[Opening Records section]

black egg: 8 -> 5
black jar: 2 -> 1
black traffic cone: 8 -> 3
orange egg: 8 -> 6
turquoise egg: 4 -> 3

[Closing Records section]
[Opening Records section]

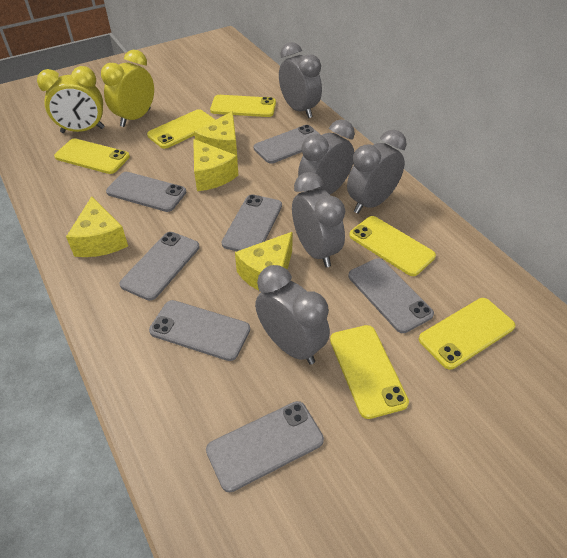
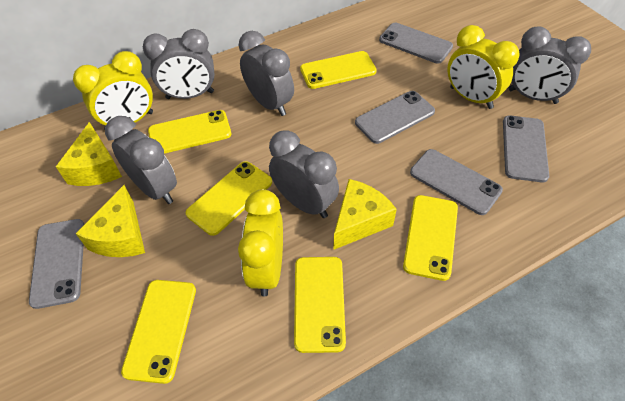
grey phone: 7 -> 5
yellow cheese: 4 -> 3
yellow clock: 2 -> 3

[Closing Records section]
[Opening Records section]

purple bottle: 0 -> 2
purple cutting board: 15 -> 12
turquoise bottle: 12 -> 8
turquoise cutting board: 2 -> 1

[Closing Records section]

Whatever else the listing above holds, retype exactly only the lines from the one containing "black traffic cone: 8 -> 3" to the one containing "turquoise egg: 4 -> 3", both ends kept.

black traffic cone: 8 -> 3
orange egg: 8 -> 6
turquoise egg: 4 -> 3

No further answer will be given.